**DATA UNDER STUDY**
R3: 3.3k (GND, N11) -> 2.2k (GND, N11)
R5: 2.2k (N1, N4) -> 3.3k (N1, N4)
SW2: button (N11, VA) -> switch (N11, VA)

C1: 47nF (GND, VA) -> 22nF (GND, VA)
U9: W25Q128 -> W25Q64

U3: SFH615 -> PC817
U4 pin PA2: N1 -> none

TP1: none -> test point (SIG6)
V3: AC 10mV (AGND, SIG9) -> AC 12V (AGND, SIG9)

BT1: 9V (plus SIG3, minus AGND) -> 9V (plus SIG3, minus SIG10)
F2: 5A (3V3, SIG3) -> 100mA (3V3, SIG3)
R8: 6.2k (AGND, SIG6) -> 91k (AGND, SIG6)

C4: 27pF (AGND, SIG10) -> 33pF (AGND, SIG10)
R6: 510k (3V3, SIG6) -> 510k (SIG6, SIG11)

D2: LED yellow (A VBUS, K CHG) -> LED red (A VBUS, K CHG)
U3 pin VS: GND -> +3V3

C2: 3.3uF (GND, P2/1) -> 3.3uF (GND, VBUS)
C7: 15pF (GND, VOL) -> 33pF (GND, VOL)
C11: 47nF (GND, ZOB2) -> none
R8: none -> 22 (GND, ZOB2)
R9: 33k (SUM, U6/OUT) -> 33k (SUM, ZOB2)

**DIRECTIONS FOR THIS TASK**
Provide an exact transcript of the lines from the one that holds "R8: 6.2k (AGND, SIG6) -> 91k (AGND, SIG6)" through the final line of the data above.

**COMPLETED EXERCISE**
R8: 6.2k (AGND, SIG6) -> 91k (AGND, SIG6)

C4: 27pF (AGND, SIG10) -> 33pF (AGND, SIG10)
R6: 510k (3V3, SIG6) -> 510k (SIG6, SIG11)

D2: LED yellow (A VBUS, K CHG) -> LED red (A VBUS, K CHG)
U3 pin VS: GND -> +3V3

C2: 3.3uF (GND, P2/1) -> 3.3uF (GND, VBUS)
C7: 15pF (GND, VOL) -> 33pF (GND, VOL)
C11: 47nF (GND, ZOB2) -> none
R8: none -> 22 (GND, ZOB2)
R9: 33k (SUM, U6/OUT) -> 33k (SUM, ZOB2)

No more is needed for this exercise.